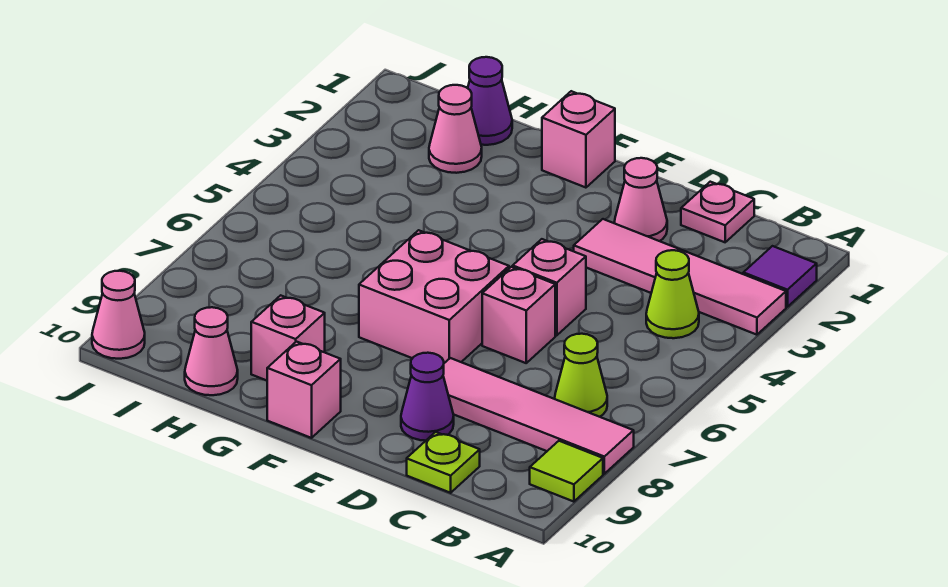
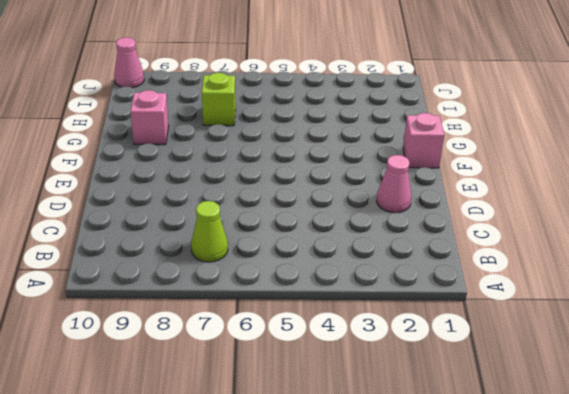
lime brick H7 level 1 -> none
none -> purple tile A2 level 1
none -> pink tile A3:D3 level 1
none -> pink tile A8:D8 level 1

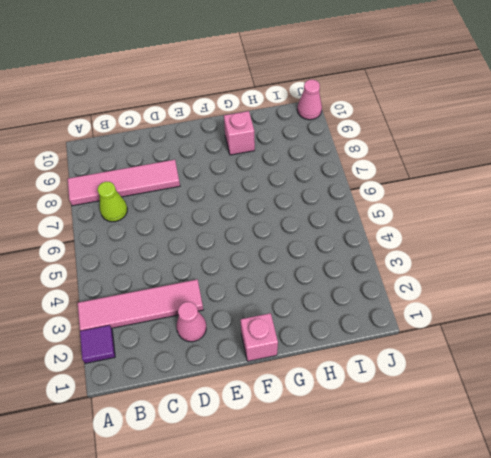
none -> lime tile A9 level 1
none -> lime cone B4 level 1
none -> pink plate C1 level 1

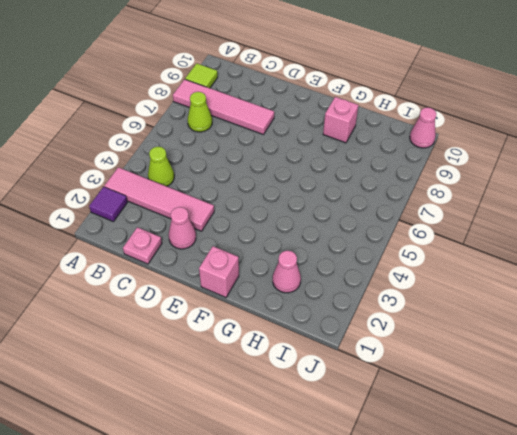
none -> lime plate C10 level 1
none -> pink brick D5 level 1
none -> pink brick D6 level 1

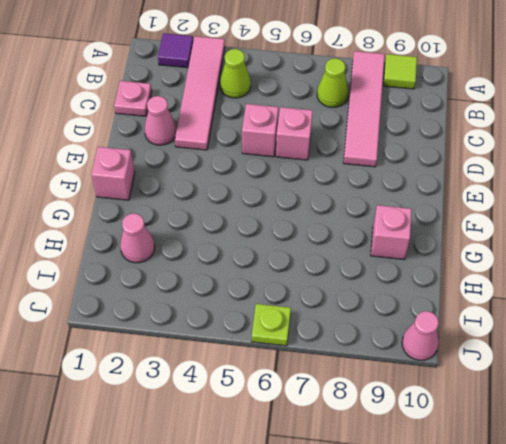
lime plate J6 level 1 -> lime plate C10 level 1
none -> purple cone D9 level 1
none -> pink brick E6:F7 level 1
none -> pink brick F10 level 1

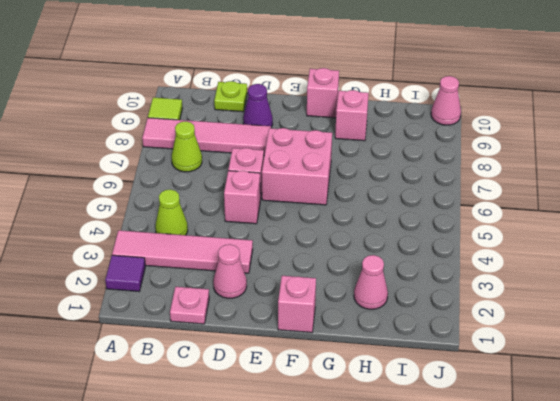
none -> purple cone H1 level 1
none -> pink cone H10 level 1

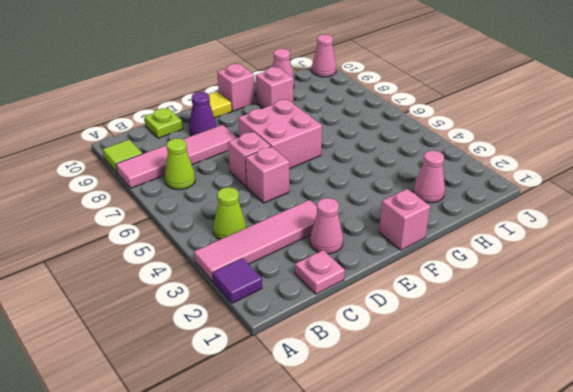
yellow tile E10 level 1 -> none
none -> purple cone H1 level 1

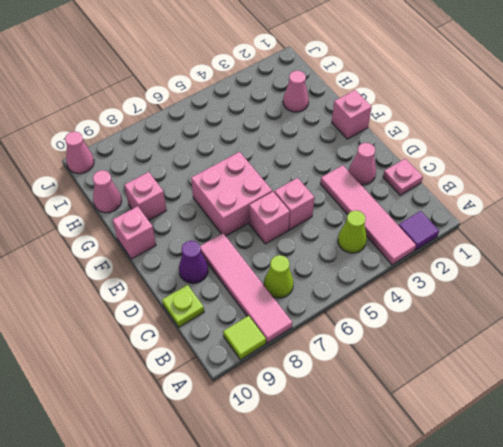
none -> purple cone H1 level 1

EXERCISE GOAL =>
Count the lines of the listing above in which the word "pink" appears; state only the count.

THE ANSWER =>
8